◆ **ABOUT THIS EXERCISE**:
Spot each line in the records below where the word "NAND" occurs, then copy it.
[[ DATA open ]]
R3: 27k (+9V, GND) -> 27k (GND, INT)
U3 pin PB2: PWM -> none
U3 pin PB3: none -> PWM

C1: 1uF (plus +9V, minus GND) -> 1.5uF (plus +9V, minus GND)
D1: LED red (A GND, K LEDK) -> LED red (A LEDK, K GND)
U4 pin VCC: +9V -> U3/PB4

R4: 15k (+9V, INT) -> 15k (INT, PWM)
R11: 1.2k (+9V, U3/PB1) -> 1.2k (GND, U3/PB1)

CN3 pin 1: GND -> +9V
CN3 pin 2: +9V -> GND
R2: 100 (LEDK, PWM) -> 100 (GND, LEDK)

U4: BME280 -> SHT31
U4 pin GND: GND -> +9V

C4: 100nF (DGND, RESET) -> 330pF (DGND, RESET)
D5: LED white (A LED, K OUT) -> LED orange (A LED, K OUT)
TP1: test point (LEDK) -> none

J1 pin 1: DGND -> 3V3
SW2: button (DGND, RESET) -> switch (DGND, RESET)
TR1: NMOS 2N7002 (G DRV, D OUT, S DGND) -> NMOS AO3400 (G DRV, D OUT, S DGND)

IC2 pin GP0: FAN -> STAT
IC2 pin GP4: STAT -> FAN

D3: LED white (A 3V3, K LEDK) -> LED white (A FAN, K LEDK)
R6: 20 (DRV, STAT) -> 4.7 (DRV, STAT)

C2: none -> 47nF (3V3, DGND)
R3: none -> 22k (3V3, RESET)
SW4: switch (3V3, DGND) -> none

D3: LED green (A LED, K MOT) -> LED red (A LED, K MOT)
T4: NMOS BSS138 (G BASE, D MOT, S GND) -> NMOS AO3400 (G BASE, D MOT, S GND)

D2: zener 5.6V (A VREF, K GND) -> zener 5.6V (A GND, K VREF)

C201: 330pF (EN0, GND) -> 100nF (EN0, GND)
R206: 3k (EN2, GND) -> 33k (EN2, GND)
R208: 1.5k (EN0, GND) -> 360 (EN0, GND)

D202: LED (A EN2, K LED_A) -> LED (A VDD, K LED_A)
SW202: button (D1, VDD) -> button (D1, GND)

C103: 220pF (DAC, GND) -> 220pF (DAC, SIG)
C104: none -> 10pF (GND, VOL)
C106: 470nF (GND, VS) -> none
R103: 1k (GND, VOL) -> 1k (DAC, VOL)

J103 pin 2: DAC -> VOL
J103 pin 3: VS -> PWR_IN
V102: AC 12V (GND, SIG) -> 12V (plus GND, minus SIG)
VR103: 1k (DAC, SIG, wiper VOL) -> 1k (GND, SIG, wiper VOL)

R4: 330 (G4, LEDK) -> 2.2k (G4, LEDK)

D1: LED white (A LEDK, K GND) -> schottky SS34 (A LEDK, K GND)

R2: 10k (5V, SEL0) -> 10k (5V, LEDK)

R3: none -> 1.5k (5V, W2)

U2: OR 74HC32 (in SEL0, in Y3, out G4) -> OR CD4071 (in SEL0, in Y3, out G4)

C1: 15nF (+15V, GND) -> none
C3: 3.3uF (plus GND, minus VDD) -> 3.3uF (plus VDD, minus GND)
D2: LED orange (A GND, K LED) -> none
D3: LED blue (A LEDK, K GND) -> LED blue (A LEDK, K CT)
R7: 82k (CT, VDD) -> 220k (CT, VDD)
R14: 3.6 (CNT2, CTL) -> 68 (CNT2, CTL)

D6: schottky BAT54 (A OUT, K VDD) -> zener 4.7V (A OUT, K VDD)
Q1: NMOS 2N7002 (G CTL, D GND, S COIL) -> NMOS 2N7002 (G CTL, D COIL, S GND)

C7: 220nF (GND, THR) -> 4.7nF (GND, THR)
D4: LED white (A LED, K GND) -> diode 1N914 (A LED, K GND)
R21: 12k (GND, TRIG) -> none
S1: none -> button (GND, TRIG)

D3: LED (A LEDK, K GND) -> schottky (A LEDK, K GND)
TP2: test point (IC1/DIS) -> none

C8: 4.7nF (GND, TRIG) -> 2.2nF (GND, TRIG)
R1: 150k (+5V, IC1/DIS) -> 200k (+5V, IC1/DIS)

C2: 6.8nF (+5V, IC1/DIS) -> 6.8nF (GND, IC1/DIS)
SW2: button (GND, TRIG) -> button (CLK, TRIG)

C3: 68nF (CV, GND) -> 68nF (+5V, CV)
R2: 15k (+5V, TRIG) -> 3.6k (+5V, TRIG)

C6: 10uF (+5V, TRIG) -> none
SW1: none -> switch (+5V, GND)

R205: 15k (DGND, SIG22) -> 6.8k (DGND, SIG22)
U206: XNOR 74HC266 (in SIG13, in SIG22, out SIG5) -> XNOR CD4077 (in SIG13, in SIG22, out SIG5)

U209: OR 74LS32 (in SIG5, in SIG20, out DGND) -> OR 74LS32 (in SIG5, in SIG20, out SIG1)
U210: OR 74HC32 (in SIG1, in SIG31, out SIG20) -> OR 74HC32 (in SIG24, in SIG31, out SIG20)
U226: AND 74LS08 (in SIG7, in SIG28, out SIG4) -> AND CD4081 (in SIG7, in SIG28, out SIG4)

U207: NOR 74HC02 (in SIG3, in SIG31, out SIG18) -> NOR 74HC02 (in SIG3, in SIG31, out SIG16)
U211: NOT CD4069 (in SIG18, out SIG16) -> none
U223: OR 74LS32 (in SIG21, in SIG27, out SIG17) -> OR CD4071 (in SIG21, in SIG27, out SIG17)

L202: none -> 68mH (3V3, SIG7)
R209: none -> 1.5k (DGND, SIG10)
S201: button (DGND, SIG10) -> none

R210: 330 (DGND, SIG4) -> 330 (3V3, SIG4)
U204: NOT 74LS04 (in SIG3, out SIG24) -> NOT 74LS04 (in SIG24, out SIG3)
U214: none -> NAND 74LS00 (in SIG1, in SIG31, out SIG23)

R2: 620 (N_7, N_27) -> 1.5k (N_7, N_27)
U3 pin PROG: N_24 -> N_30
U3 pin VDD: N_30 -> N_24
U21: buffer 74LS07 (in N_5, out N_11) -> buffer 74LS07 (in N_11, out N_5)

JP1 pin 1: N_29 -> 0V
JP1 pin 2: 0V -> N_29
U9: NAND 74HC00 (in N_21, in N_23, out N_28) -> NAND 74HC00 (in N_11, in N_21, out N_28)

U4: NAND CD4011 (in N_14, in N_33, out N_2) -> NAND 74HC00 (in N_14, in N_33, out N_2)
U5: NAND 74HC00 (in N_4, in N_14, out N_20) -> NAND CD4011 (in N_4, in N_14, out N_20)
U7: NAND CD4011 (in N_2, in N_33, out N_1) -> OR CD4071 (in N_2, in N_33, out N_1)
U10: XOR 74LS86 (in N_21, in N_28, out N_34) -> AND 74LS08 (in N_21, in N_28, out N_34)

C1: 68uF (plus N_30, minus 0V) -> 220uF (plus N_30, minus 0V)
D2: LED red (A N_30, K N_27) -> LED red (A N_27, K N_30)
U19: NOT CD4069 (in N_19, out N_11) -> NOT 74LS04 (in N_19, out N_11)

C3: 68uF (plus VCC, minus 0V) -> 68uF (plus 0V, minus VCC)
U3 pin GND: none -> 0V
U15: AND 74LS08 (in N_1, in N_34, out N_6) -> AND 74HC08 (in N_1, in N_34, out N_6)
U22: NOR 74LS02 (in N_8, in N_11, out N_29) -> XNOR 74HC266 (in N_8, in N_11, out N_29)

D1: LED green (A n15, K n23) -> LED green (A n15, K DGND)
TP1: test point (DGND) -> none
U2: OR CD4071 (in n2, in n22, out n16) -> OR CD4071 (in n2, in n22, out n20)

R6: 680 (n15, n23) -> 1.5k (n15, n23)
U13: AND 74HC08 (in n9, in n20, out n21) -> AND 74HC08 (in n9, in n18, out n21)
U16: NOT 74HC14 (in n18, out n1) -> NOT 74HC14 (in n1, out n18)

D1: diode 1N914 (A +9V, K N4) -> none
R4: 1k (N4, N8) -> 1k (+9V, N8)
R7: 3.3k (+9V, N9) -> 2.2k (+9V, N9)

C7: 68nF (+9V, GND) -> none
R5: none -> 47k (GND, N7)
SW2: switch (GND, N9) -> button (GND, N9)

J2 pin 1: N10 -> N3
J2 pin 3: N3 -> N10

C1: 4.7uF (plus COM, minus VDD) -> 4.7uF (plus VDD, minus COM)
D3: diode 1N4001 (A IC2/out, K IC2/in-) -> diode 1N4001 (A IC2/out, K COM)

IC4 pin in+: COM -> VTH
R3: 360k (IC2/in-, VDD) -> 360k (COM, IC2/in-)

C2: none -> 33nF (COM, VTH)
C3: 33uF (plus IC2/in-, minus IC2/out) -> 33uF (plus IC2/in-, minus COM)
[[ DATA closed ]]
◆ **TASK RESULT**:
U214: none -> NAND 74LS00 (in SIG1, in SIG31, out SIG23)
U9: NAND 74HC00 (in N_21, in N_23, out N_28) -> NAND 74HC00 (in N_11, in N_21, out N_28)
U4: NAND CD4011 (in N_14, in N_33, out N_2) -> NAND 74HC00 (in N_14, in N_33, out N_2)
U5: NAND 74HC00 (in N_4, in N_14, out N_20) -> NAND CD4011 (in N_4, in N_14, out N_20)
U7: NAND CD4011 (in N_2, in N_33, out N_1) -> OR CD4071 (in N_2, in N_33, out N_1)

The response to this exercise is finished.